[[ Data for this task open ]]

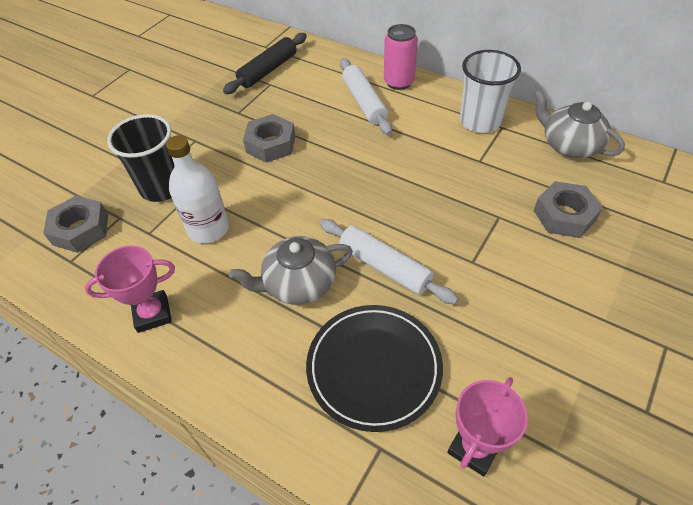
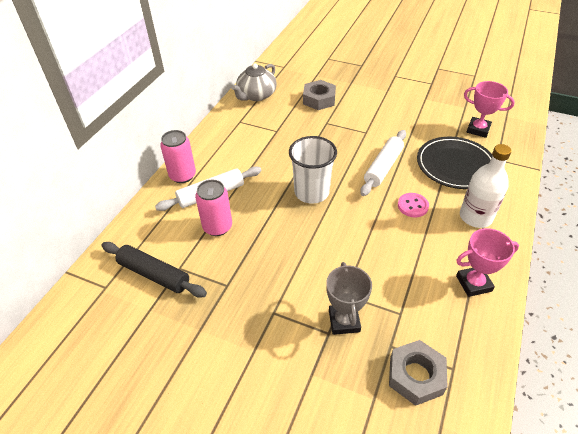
camera: 100 degrees left, 5 degrees down
(152, 314) = (473, 283): pink trophy -> pink trophy turned 75 degrees counterclockwise
(162, 187) = (344, 321): black cup -> grey trophy
(208, 229) = (382, 270): white bottle -> white bottle (475, 217)
(271, 144) = (272, 249): grey nut -> none
(298, 283) = (412, 206): grey teapot -> pink button
(314, 107) = (217, 227): none -> pink can
(480, 121) = (234, 131): white cup -> white cup (311, 192)

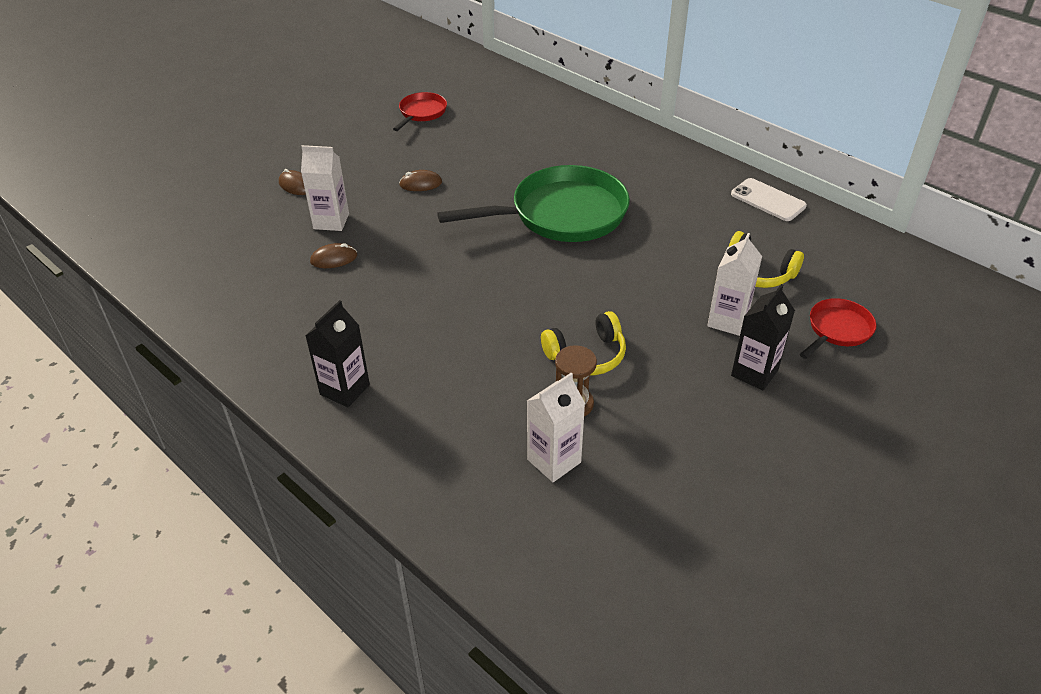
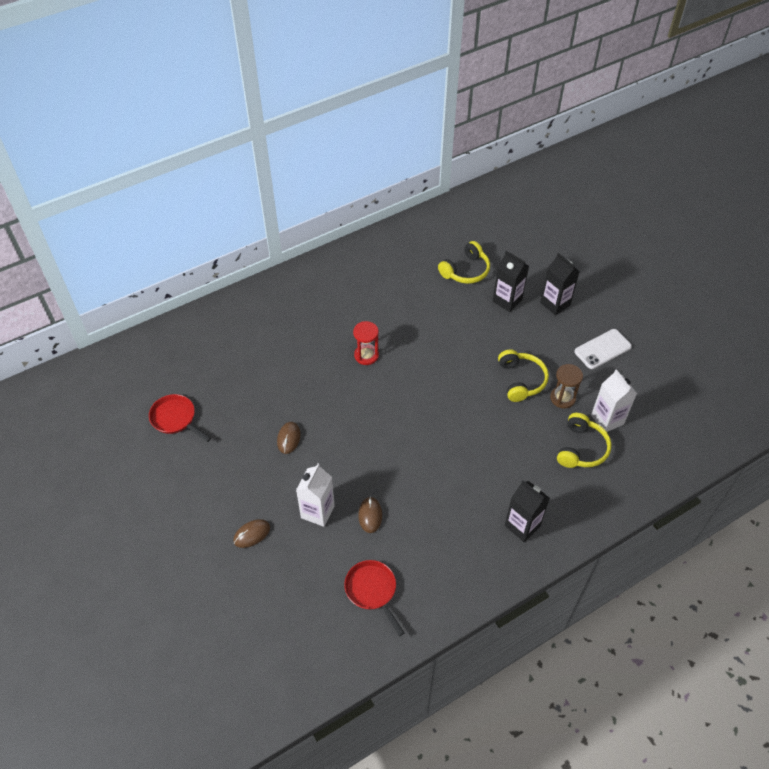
camera: 75 degrees left, 10 degrees up
(489, 436) = (581, 448): none -> yellow headphones
(562, 214) = (366, 355): green pan -> red hourglass
(728, 321) = (507, 300): white carton -> black carton
(768, 200) = (393, 239): white phone -> white phone (602, 349)
(837, 330) = (528, 254): red pan -> red pan (372, 590)

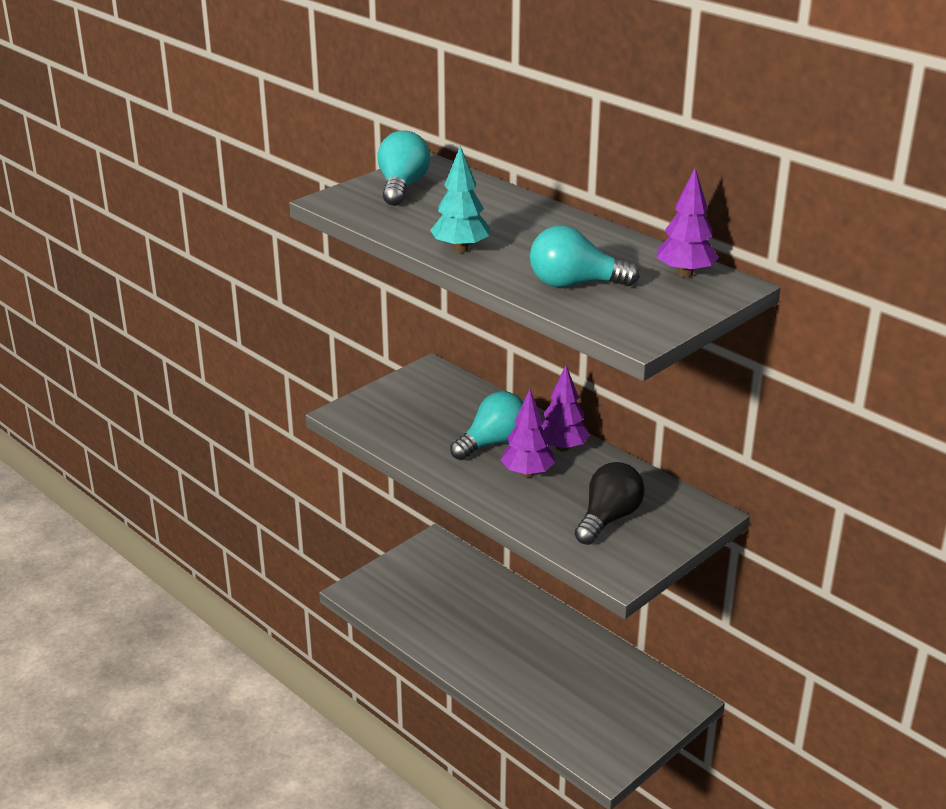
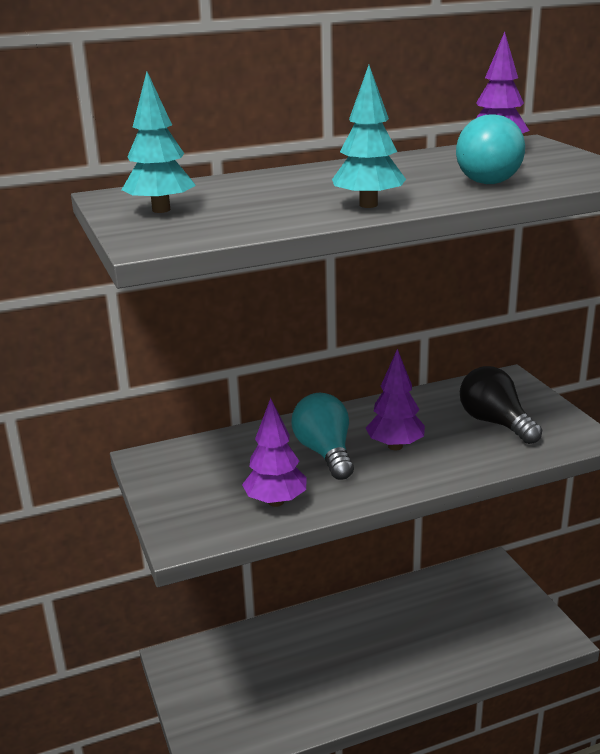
camera: 65 degrees left, 5 degrees down
(402, 187) = (161, 210): turquoise light bulb -> turquoise tree
(562, 448) = (362, 418): purple tree -> purple tree (276, 502)

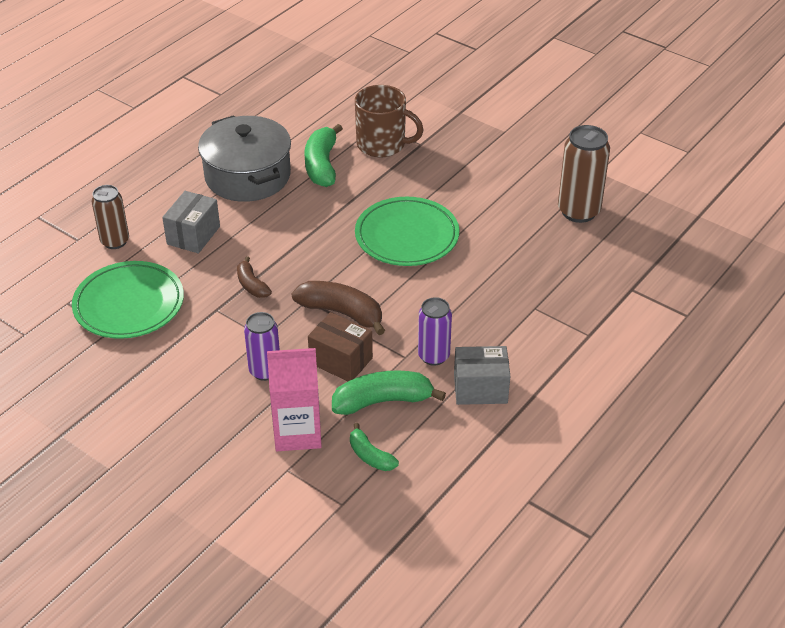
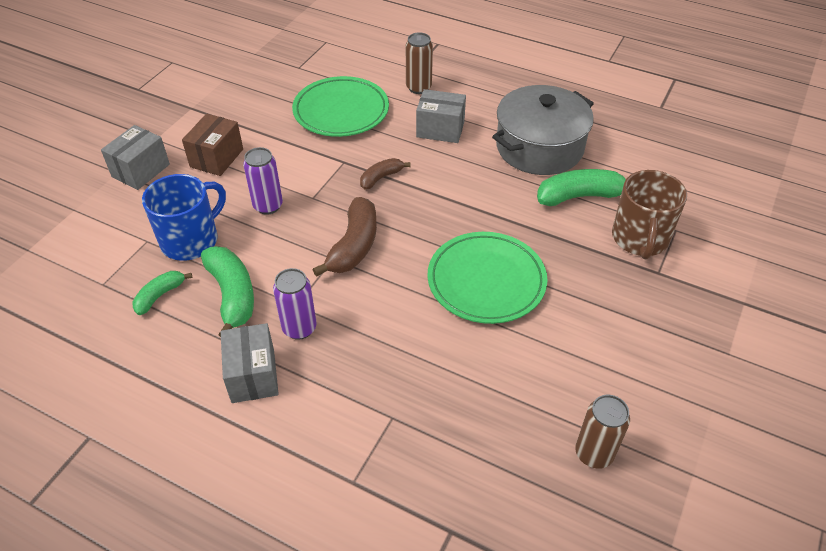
camera: 80 degrees right, 5 degrees up
(166, 480) = (141, 170): none -> grey box
(297, 432) = (191, 240): pink carton -> blue mug
(341, 360) = (286, 255): brown box -> brown box (216, 158)
(578, 211) = (594, 453): brown can -> brown can, size x0.66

[[ Data for this task closed ]]

What the exercise asks => Check each line above for the word "left" and copy every line that has it.

Task output =>
camera: 100 degrees left, 5 degrees down
camera: 75 degrees left, 10 degrees up
camera: 65 degrees left, 5 degrees down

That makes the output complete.